Exercise data
- - - - -

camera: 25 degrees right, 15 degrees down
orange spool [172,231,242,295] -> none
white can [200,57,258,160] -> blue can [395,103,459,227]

- - - - -

Required work
Repeat the data verbatim, line after line, leaving nothing out.

Answer section
camera: 25 degrees right, 15 degrees down
orange spool [172,231,242,295] -> none
white can [200,57,258,160] -> blue can [395,103,459,227]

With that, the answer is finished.